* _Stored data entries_
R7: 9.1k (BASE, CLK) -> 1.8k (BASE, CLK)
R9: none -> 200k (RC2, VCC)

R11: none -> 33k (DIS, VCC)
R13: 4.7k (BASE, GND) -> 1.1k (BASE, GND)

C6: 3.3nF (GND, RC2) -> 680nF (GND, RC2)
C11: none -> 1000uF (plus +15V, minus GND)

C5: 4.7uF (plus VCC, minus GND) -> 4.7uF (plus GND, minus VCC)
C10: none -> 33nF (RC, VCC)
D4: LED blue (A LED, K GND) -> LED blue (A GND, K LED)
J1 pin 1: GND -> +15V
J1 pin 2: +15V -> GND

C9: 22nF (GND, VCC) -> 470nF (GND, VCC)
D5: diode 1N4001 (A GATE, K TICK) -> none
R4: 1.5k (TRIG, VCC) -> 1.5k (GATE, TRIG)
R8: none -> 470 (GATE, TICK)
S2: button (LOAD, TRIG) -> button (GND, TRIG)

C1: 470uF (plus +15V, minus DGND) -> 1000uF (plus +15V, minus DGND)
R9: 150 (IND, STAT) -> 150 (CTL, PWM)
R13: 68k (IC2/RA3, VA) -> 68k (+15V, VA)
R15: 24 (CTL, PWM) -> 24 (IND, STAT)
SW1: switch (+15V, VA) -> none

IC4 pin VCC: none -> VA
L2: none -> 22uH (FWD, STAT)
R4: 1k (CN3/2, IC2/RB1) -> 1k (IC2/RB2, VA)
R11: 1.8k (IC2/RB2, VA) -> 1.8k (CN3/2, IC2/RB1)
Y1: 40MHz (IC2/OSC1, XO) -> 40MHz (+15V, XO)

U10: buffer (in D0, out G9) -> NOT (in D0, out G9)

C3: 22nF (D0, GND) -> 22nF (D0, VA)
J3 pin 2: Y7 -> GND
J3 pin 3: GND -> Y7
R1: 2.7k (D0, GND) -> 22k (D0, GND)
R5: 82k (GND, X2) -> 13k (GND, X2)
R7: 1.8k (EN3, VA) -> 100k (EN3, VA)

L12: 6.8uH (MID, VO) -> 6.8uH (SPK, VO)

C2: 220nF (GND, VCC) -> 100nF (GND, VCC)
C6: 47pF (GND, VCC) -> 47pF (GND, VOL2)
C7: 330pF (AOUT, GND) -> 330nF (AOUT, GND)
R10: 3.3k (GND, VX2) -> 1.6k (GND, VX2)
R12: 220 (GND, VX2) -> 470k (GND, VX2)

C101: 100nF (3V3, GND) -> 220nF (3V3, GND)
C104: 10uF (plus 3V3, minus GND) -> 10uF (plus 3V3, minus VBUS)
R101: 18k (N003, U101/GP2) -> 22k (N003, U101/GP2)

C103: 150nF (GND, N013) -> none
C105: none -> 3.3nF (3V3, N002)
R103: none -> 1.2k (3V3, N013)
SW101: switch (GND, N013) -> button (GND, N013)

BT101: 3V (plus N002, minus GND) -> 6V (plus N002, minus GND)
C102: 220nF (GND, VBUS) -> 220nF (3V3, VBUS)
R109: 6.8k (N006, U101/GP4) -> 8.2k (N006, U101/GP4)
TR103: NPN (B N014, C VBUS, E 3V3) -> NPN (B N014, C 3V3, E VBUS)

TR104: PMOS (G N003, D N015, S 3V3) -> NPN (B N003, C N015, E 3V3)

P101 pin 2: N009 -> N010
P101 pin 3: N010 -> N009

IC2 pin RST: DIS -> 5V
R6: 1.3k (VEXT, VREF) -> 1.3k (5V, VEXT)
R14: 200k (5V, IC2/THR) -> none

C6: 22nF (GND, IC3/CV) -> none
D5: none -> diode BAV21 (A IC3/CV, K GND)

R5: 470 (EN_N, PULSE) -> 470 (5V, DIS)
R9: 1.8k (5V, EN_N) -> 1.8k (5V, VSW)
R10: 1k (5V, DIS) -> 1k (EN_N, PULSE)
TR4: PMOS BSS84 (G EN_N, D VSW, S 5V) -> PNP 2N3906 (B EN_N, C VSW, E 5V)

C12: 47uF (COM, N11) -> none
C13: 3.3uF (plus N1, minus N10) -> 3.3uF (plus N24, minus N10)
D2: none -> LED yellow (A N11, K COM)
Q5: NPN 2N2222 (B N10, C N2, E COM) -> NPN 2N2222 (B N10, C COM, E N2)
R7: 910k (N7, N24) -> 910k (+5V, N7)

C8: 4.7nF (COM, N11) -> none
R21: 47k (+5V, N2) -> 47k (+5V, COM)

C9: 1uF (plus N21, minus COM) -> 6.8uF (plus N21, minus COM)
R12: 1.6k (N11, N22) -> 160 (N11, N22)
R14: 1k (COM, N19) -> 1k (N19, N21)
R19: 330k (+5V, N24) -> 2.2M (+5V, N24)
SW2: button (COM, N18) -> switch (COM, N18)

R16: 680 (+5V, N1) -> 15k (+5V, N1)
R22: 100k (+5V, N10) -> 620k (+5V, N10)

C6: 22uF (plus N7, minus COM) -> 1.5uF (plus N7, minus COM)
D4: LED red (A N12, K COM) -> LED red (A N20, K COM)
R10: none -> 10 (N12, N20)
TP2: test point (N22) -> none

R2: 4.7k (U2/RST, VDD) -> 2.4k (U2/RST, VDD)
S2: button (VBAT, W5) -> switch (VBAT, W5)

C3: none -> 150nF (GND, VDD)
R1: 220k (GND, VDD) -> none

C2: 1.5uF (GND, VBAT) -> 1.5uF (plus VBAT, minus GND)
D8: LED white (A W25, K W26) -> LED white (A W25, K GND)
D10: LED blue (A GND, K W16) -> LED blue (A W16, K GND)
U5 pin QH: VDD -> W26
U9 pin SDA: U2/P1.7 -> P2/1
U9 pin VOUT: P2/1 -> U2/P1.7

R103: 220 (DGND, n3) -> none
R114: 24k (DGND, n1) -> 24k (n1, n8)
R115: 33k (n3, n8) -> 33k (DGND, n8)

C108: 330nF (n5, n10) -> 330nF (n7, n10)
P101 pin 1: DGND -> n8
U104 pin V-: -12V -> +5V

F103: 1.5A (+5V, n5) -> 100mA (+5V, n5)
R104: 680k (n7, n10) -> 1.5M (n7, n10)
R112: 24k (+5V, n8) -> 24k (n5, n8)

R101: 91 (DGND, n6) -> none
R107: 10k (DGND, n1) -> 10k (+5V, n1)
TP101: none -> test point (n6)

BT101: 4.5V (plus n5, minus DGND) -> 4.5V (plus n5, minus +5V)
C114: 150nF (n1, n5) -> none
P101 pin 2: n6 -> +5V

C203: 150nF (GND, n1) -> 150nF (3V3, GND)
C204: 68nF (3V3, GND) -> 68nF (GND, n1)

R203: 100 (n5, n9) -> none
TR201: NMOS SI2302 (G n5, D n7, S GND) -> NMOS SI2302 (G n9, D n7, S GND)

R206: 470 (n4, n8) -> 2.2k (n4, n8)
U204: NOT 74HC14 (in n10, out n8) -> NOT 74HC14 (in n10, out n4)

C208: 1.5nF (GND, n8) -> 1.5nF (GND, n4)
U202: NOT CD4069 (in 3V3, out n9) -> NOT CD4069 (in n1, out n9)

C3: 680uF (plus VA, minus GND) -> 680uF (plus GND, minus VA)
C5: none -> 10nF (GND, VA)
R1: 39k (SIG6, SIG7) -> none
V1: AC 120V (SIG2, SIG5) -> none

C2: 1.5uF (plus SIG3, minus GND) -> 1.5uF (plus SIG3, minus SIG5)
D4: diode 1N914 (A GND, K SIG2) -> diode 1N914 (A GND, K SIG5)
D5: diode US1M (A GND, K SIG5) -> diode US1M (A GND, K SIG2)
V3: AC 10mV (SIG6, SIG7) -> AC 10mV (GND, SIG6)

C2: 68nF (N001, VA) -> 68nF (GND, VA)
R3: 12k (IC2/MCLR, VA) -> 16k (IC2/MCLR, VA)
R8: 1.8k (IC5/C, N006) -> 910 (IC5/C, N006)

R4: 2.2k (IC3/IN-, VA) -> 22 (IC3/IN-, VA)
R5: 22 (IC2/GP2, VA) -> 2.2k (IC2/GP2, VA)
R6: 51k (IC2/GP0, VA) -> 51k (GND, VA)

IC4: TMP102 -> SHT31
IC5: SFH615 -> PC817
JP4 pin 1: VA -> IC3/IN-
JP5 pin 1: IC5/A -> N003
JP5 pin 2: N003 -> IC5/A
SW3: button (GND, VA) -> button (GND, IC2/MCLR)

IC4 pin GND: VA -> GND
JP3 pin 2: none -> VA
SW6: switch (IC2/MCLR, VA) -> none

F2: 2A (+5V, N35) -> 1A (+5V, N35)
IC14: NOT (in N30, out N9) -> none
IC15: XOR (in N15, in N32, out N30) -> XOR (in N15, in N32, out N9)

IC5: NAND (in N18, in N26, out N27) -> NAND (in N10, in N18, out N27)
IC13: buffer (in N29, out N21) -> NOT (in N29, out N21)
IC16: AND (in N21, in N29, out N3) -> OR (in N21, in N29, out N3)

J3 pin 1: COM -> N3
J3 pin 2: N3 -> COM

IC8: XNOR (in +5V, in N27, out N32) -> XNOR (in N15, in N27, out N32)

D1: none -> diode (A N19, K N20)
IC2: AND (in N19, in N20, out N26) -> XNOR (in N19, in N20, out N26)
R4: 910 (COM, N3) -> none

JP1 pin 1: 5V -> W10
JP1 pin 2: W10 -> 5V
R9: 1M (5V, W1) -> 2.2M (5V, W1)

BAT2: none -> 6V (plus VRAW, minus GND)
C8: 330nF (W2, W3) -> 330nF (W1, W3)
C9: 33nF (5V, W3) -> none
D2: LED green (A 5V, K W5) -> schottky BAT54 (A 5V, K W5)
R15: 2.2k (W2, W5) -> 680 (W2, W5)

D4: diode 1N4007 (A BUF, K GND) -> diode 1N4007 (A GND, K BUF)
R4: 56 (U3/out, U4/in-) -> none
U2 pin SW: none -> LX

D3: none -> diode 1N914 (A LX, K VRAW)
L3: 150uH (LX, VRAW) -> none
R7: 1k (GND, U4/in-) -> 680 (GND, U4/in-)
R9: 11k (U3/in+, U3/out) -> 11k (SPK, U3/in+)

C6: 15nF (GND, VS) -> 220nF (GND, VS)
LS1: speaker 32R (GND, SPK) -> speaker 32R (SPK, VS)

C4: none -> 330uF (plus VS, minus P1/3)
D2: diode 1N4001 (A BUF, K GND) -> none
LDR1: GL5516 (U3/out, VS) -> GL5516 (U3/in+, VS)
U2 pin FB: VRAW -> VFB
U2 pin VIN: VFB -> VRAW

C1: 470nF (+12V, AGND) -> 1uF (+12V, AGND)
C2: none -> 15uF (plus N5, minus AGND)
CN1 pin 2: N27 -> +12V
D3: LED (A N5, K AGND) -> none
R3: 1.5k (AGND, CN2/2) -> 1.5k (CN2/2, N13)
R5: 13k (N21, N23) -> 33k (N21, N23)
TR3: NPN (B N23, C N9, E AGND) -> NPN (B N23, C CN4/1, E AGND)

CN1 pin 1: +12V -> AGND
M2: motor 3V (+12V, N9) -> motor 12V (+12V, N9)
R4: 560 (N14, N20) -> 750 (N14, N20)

* _TASK BRIEF_
Please reproduce the lines from the line with "R8: none -> 470 (GATE, TICK)" to the line with "R11: 1.8k (IC2/RB2, VA)", both ends included, exactly as they appear above.

* _RESULT OF THE TASK_
R8: none -> 470 (GATE, TICK)
S2: button (LOAD, TRIG) -> button (GND, TRIG)

C1: 470uF (plus +15V, minus DGND) -> 1000uF (plus +15V, minus DGND)
R9: 150 (IND, STAT) -> 150 (CTL, PWM)
R13: 68k (IC2/RA3, VA) -> 68k (+15V, VA)
R15: 24 (CTL, PWM) -> 24 (IND, STAT)
SW1: switch (+15V, VA) -> none

IC4 pin VCC: none -> VA
L2: none -> 22uH (FWD, STAT)
R4: 1k (CN3/2, IC2/RB1) -> 1k (IC2/RB2, VA)
R11: 1.8k (IC2/RB2, VA) -> 1.8k (CN3/2, IC2/RB1)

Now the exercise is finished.